▸ **ACTIVITY**:
Reproduce the data that follows in its entirety, character for character.

▸ **Before-and-after change data**:
*** Block opens ***

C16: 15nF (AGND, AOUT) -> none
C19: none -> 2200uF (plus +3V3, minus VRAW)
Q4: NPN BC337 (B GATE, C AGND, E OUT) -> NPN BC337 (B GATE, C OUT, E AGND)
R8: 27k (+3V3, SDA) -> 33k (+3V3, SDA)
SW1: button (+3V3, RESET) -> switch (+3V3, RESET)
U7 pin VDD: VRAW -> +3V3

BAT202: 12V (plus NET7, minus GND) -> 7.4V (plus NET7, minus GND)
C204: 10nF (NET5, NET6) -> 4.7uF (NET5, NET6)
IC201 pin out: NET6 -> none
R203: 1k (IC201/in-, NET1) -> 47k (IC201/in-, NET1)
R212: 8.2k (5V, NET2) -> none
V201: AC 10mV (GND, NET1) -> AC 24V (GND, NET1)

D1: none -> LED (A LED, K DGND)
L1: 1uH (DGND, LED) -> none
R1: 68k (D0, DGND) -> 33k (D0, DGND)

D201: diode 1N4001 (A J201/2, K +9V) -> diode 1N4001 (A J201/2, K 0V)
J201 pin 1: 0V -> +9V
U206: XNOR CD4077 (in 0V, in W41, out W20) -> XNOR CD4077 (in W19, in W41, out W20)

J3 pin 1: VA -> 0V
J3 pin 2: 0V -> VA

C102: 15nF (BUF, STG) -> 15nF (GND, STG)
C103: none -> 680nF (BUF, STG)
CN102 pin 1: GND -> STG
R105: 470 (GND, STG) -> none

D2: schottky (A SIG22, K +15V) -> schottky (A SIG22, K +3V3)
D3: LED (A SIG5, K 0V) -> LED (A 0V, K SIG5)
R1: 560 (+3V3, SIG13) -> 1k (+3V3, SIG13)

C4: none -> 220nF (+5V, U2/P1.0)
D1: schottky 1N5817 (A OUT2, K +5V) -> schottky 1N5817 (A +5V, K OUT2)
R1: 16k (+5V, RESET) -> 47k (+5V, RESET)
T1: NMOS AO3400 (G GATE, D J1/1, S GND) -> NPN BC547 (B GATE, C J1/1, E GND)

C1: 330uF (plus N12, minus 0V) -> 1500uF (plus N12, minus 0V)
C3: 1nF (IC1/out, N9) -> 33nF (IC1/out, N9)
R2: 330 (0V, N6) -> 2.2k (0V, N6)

*** Block closes ***

▸ **SOLVED PROBLEM**:
C16: 15nF (AGND, AOUT) -> none
C19: none -> 2200uF (plus +3V3, minus VRAW)
Q4: NPN BC337 (B GATE, C AGND, E OUT) -> NPN BC337 (B GATE, C OUT, E AGND)
R8: 27k (+3V3, SDA) -> 33k (+3V3, SDA)
SW1: button (+3V3, RESET) -> switch (+3V3, RESET)
U7 pin VDD: VRAW -> +3V3

BAT202: 12V (plus NET7, minus GND) -> 7.4V (plus NET7, minus GND)
C204: 10nF (NET5, NET6) -> 4.7uF (NET5, NET6)
IC201 pin out: NET6 -> none
R203: 1k (IC201/in-, NET1) -> 47k (IC201/in-, NET1)
R212: 8.2k (5V, NET2) -> none
V201: AC 10mV (GND, NET1) -> AC 24V (GND, NET1)

D1: none -> LED (A LED, K DGND)
L1: 1uH (DGND, LED) -> none
R1: 68k (D0, DGND) -> 33k (D0, DGND)

D201: diode 1N4001 (A J201/2, K +9V) -> diode 1N4001 (A J201/2, K 0V)
J201 pin 1: 0V -> +9V
U206: XNOR CD4077 (in 0V, in W41, out W20) -> XNOR CD4077 (in W19, in W41, out W20)

J3 pin 1: VA -> 0V
J3 pin 2: 0V -> VA

C102: 15nF (BUF, STG) -> 15nF (GND, STG)
C103: none -> 680nF (BUF, STG)
CN102 pin 1: GND -> STG
R105: 470 (GND, STG) -> none

D2: schottky (A SIG22, K +15V) -> schottky (A SIG22, K +3V3)
D3: LED (A SIG5, K 0V) -> LED (A 0V, K SIG5)
R1: 560 (+3V3, SIG13) -> 1k (+3V3, SIG13)

C4: none -> 220nF (+5V, U2/P1.0)
D1: schottky 1N5817 (A OUT2, K +5V) -> schottky 1N5817 (A +5V, K OUT2)
R1: 16k (+5V, RESET) -> 47k (+5V, RESET)
T1: NMOS AO3400 (G GATE, D J1/1, S GND) -> NPN BC547 (B GATE, C J1/1, E GND)

C1: 330uF (plus N12, minus 0V) -> 1500uF (plus N12, minus 0V)
C3: 1nF (IC1/out, N9) -> 33nF (IC1/out, N9)
R2: 330 (0V, N6) -> 2.2k (0V, N6)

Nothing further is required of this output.